══ Excerpted data
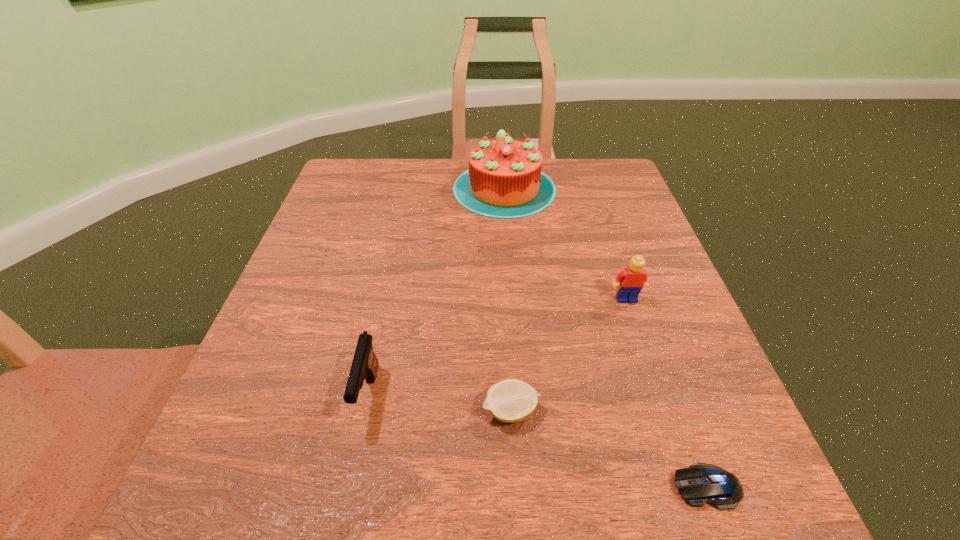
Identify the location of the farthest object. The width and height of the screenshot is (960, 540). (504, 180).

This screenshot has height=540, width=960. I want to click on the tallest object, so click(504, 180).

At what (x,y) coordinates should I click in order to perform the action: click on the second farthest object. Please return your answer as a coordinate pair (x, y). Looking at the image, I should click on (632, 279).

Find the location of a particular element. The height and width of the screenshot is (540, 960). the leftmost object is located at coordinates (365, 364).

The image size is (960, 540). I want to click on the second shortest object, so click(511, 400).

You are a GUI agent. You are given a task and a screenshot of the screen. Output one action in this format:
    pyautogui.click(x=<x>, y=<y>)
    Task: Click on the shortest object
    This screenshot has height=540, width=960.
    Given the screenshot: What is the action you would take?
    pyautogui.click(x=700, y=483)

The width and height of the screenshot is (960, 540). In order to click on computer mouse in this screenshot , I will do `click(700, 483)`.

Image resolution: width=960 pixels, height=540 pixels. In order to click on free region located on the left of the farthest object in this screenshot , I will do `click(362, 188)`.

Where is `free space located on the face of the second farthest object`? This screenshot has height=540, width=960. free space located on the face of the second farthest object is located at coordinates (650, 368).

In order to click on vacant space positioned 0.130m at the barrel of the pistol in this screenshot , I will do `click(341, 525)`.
════
Goal: Retype every one of the rows above verbatim, omitting the picture.

Task output:
Identify the location of the farthest object. The width and height of the screenshot is (960, 540). (504, 180).

This screenshot has height=540, width=960. I want to click on the tallest object, so click(504, 180).

At what (x,y) coordinates should I click in order to perform the action: click on the second farthest object. Please return your answer as a coordinate pair (x, y). Looking at the image, I should click on (632, 279).

Find the location of a particular element. The height and width of the screenshot is (540, 960). the leftmost object is located at coordinates (365, 364).

The image size is (960, 540). I want to click on the second shortest object, so click(511, 400).

You are a GUI agent. You are given a task and a screenshot of the screen. Output one action in this format:
    pyautogui.click(x=<x>, y=<y>)
    Task: Click on the shortest object
    This screenshot has height=540, width=960.
    Given the screenshot: What is the action you would take?
    pyautogui.click(x=700, y=483)

The width and height of the screenshot is (960, 540). In order to click on computer mouse in this screenshot , I will do `click(700, 483)`.

Image resolution: width=960 pixels, height=540 pixels. In order to click on free region located on the left of the farthest object in this screenshot , I will do `click(362, 188)`.

Where is `free space located on the face of the second farthest object`? This screenshot has height=540, width=960. free space located on the face of the second farthest object is located at coordinates (650, 368).

In order to click on vacant space positioned 0.130m at the barrel of the pistol in this screenshot , I will do `click(341, 525)`.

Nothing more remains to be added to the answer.